=== Task data ===
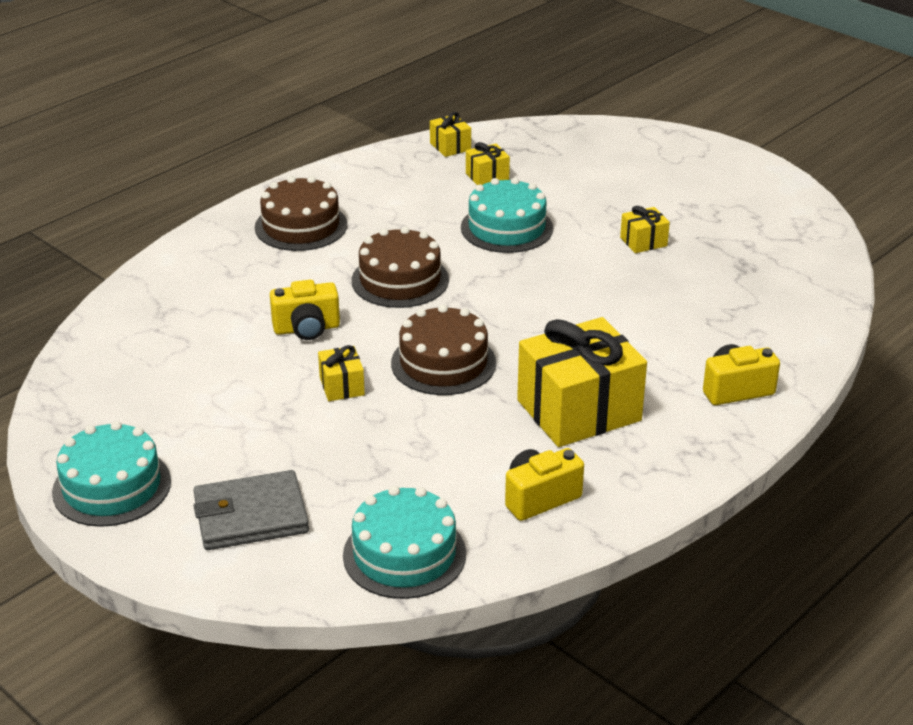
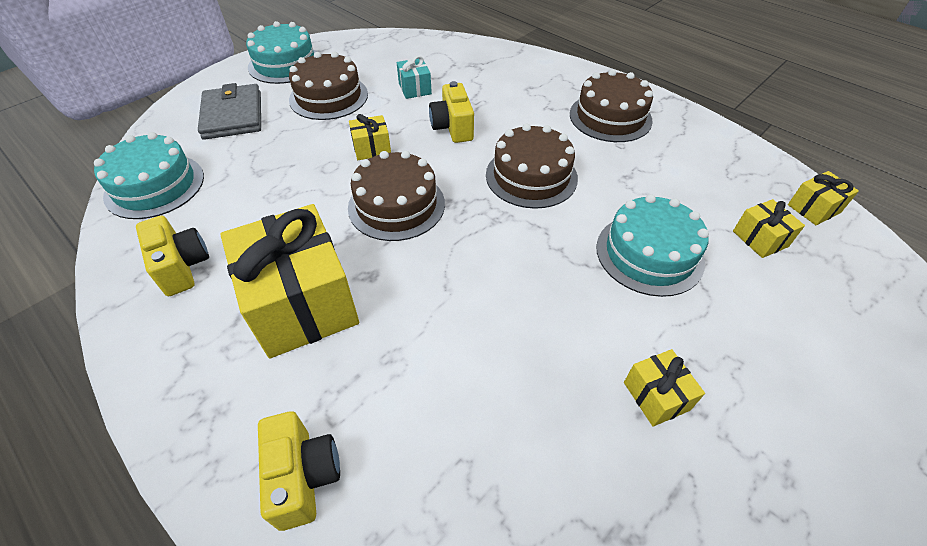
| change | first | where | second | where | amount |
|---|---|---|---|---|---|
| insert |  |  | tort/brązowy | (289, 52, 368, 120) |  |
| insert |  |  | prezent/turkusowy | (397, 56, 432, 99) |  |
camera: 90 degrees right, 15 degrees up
===
- Your assignment: Write out exactly, and only, each line from the one with "56, 432, 99)" down to the last line of the records above.

- Solution below:
| insert |  |  | prezent/turkusowy | (397, 56, 432, 99) |  |
camera: 90 degrees right, 15 degrees up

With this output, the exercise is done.